▸ Stored data
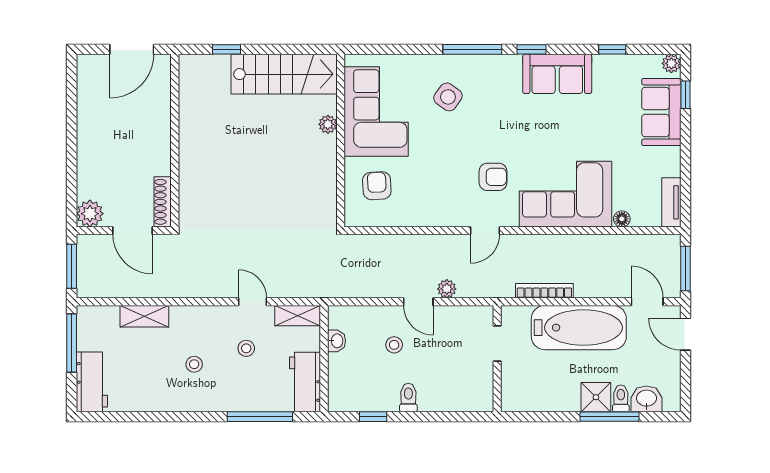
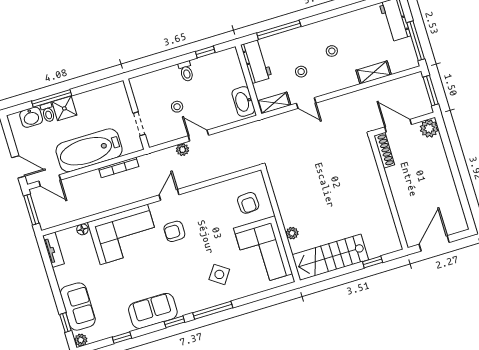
washbasin: (337, 341) -> (243, 101), width x1.91, depth x1.45
stool: (394, 345) -> (177, 107), moved

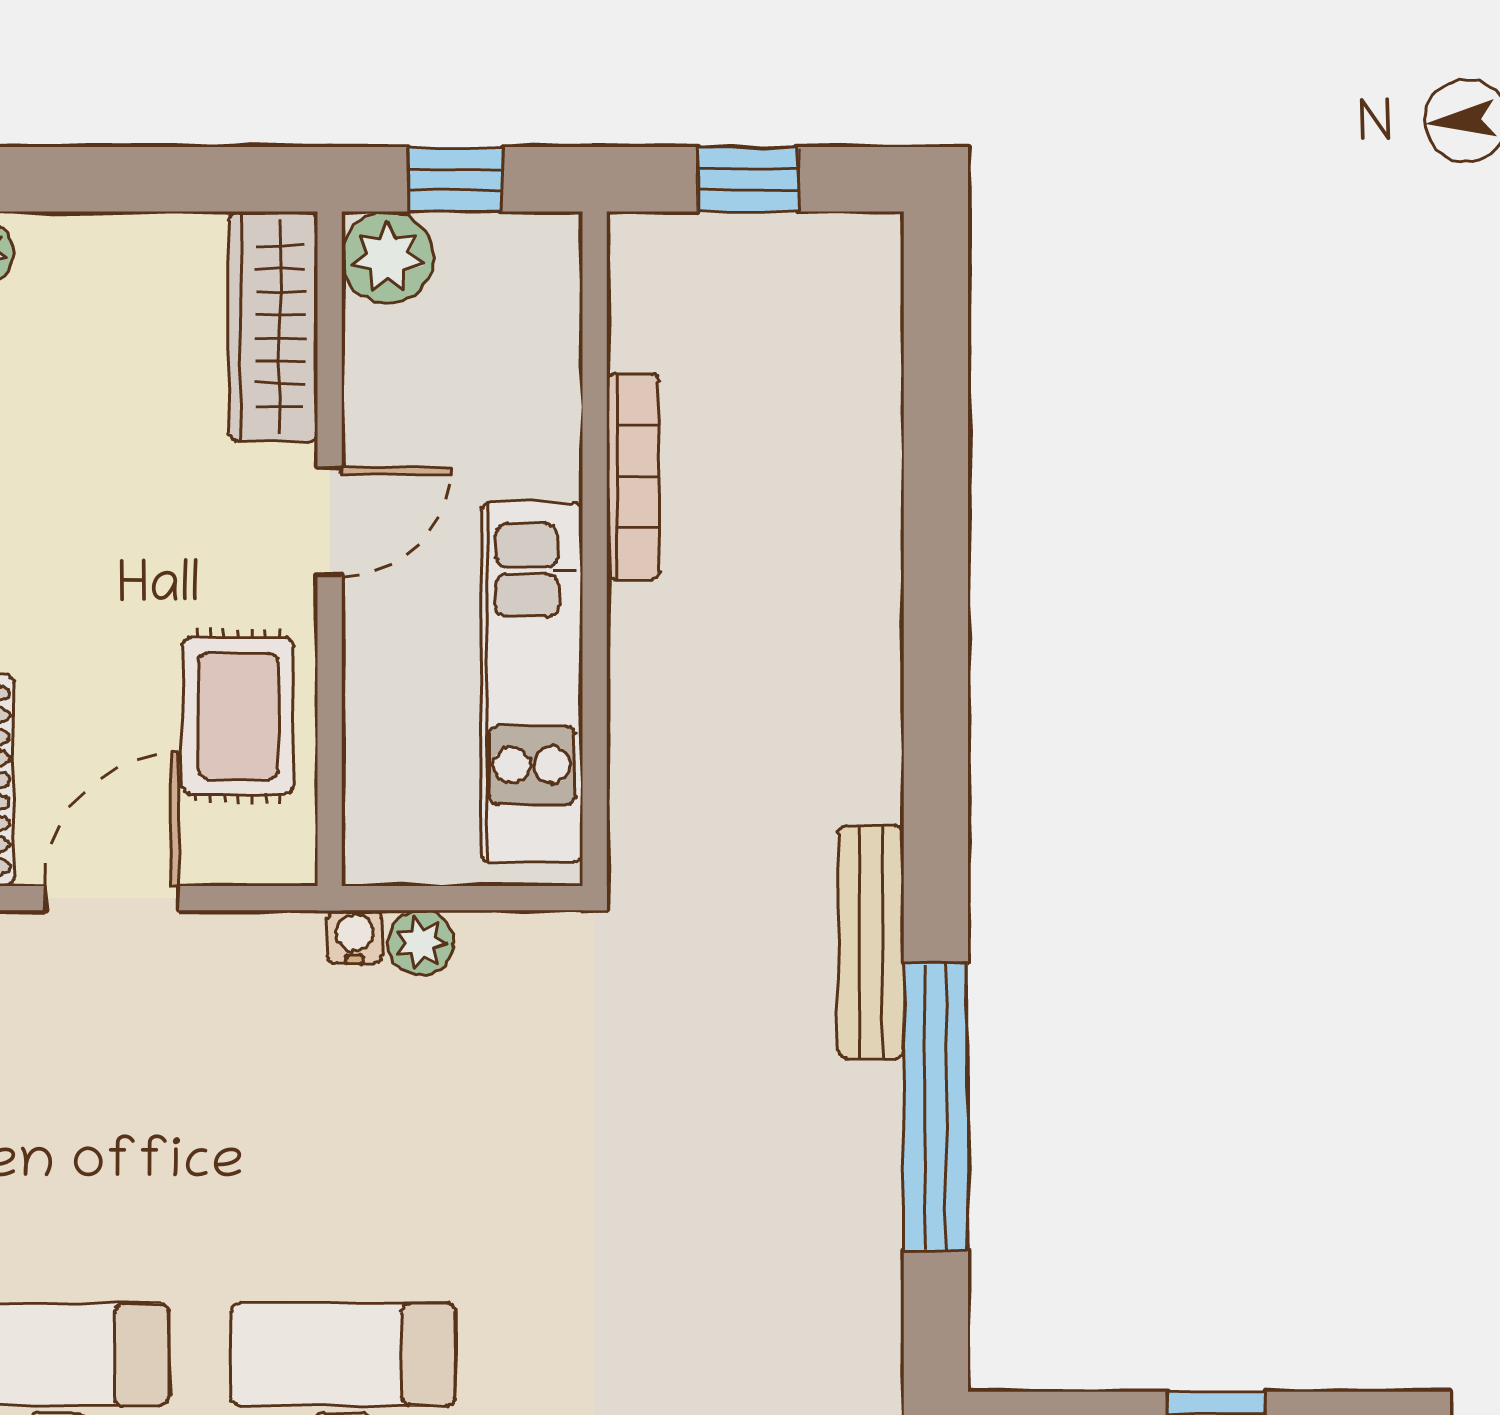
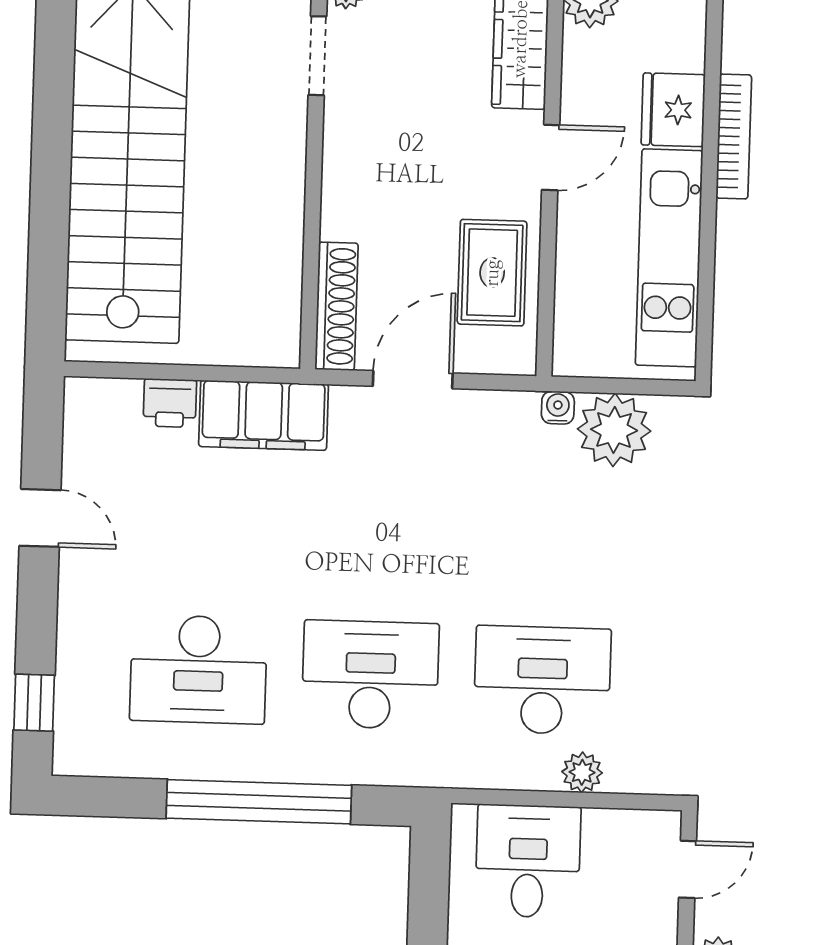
fridge: (531, 436) -> (673, 110), added
plant: (421, 943) -> (614, 430), width x1.88, depth x1.88

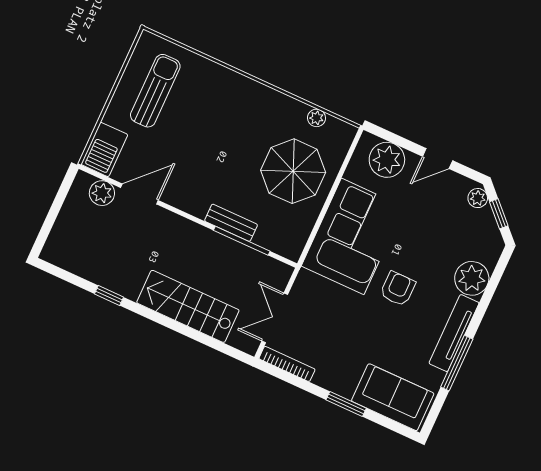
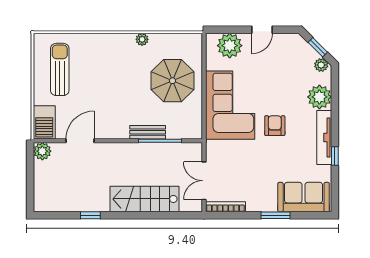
plant: (317, 118) -> (142, 39), moved
plant: (102, 193) -> (42, 151), moved
plant: (478, 198) -> (321, 65), moved
window: (457, 363) -> (335, 156), width x0.46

▸ Task description
Write the lines out verbatim, from the one with "plant: (317, 118) -> (142, 39), moved" through the last line of the entries, and stop there.

▸ Answer box
plant: (317, 118) -> (142, 39), moved
plant: (102, 193) -> (42, 151), moved
plant: (478, 198) -> (321, 65), moved
window: (457, 363) -> (335, 156), width x0.46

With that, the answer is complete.